* **THE PROBLEM**
Below are some records; quote exactly the lines from the one that contains "BUTTON1 pin SIG: 9 -> MO" through the one that contains "FAN: AOD4184 -> D4184", inclusive, and no others.

==== INPUT DATA

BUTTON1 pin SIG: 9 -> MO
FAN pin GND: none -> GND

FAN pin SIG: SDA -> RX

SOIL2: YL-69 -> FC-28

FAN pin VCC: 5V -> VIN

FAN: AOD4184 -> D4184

========
==== INPUT DATA

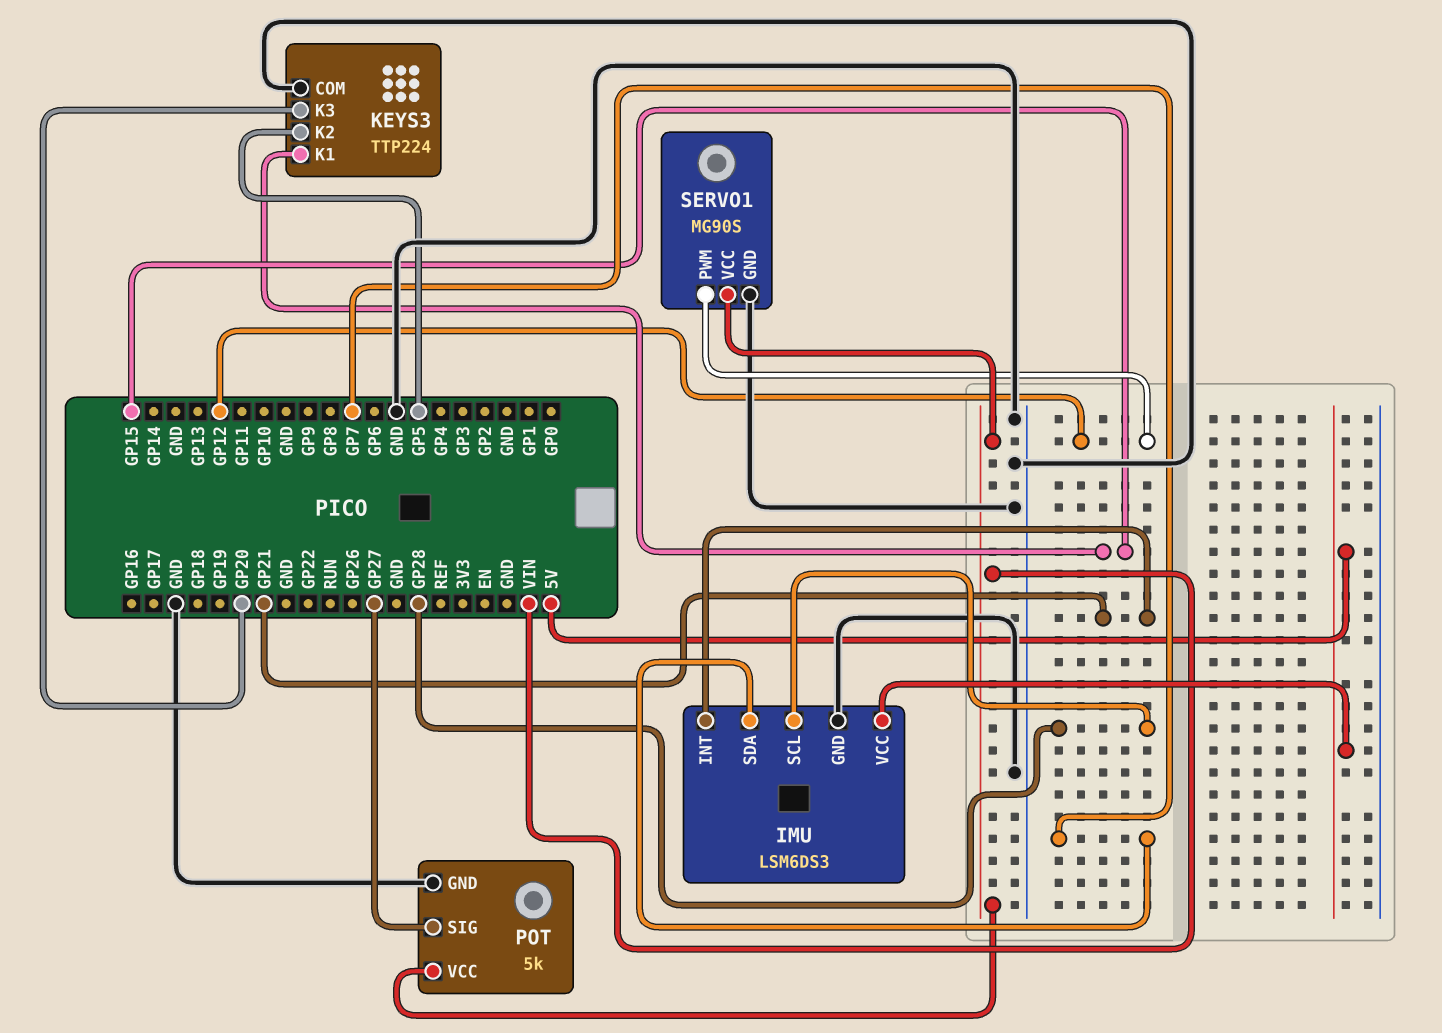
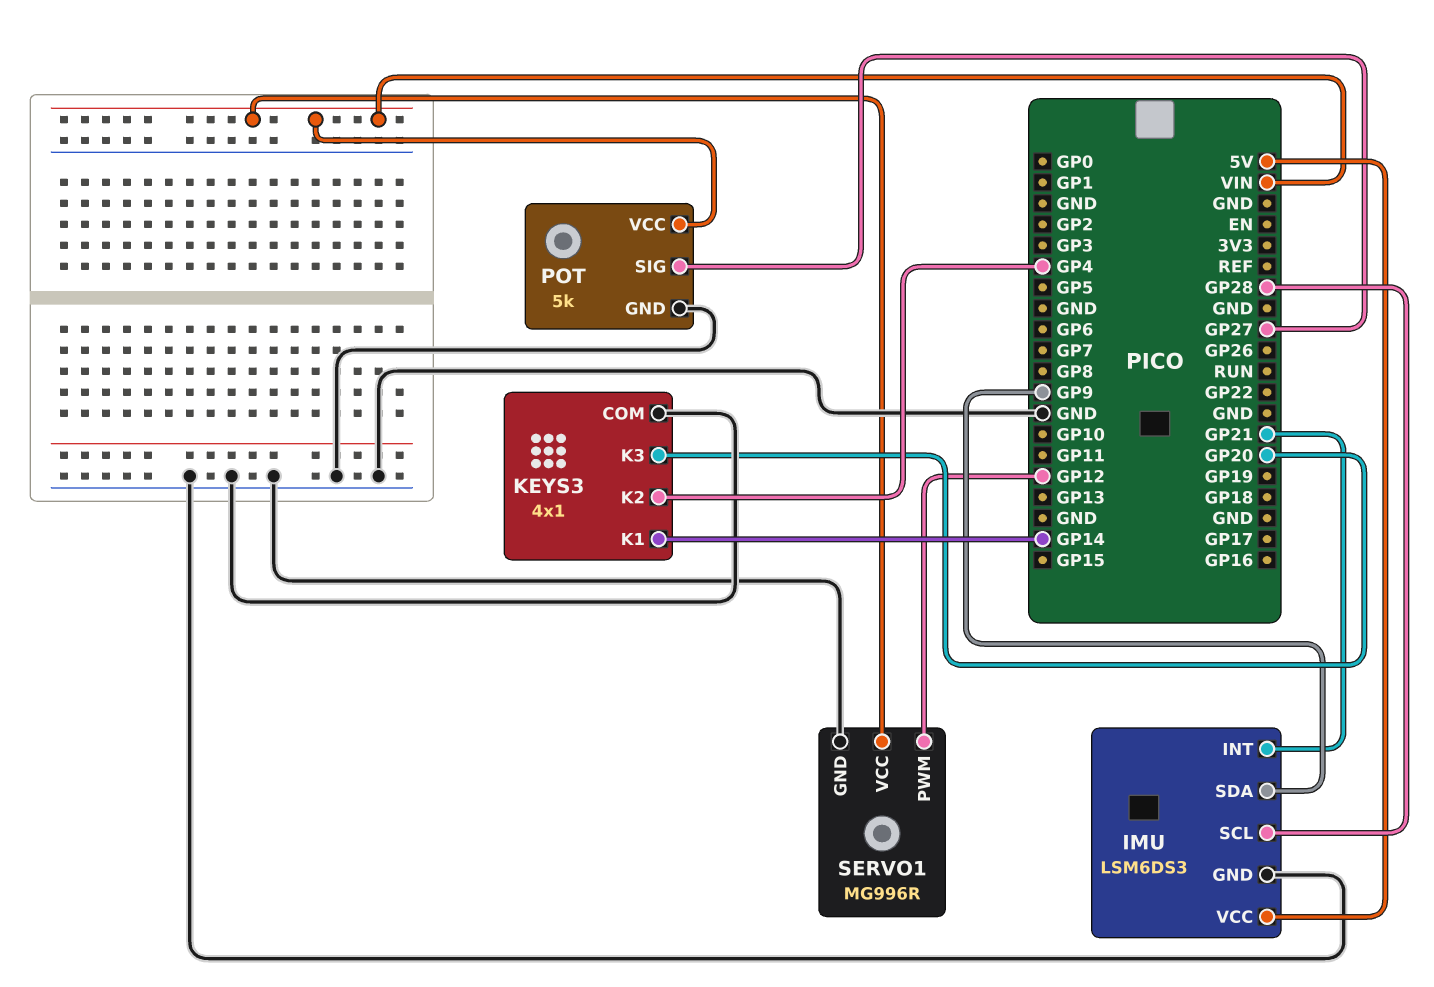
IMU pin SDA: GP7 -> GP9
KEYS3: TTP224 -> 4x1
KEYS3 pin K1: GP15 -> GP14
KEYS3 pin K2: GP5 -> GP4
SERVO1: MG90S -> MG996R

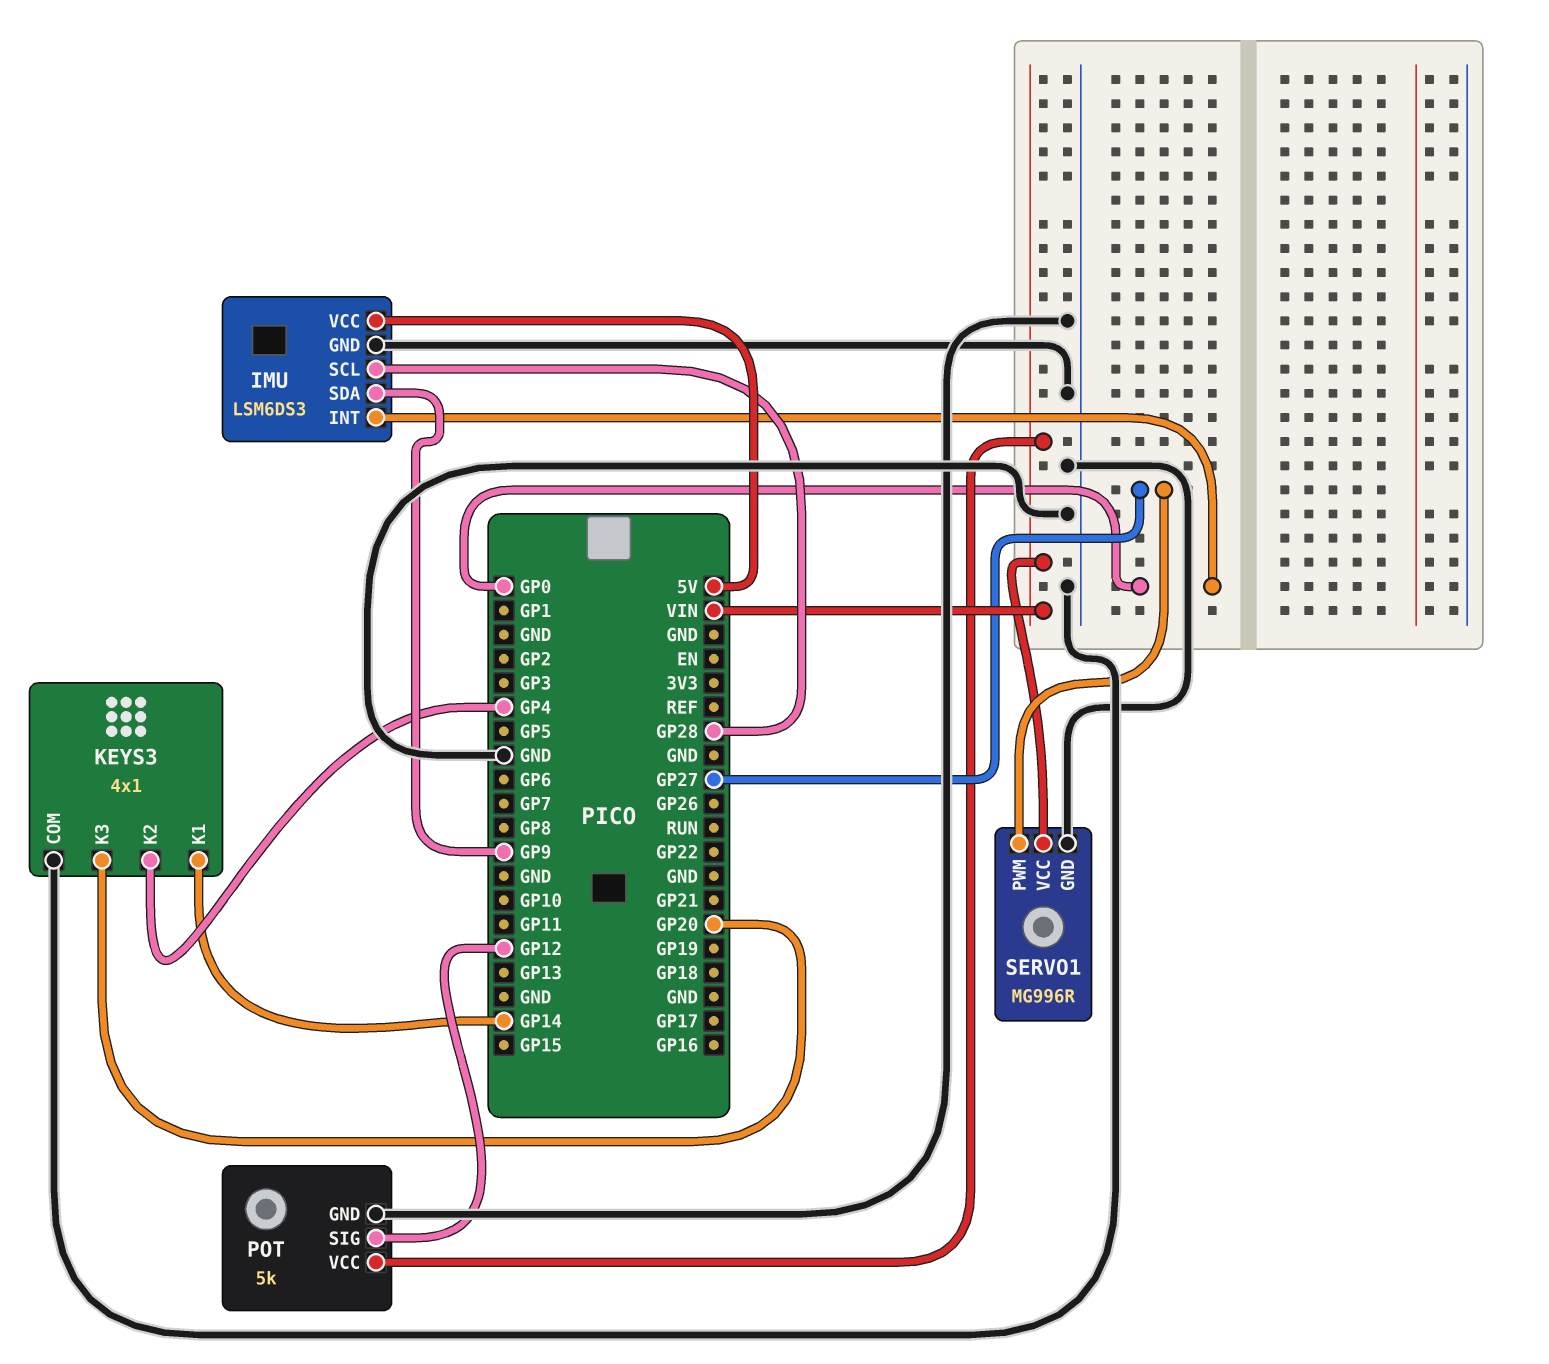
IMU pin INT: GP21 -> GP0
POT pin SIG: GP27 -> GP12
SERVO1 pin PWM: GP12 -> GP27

========

* **ANSWER SECTION**
BUTTON1 pin SIG: 9 -> MO
FAN pin GND: none -> GND

FAN pin SIG: SDA -> RX

SOIL2: YL-69 -> FC-28

FAN pin VCC: 5V -> VIN

FAN: AOD4184 -> D4184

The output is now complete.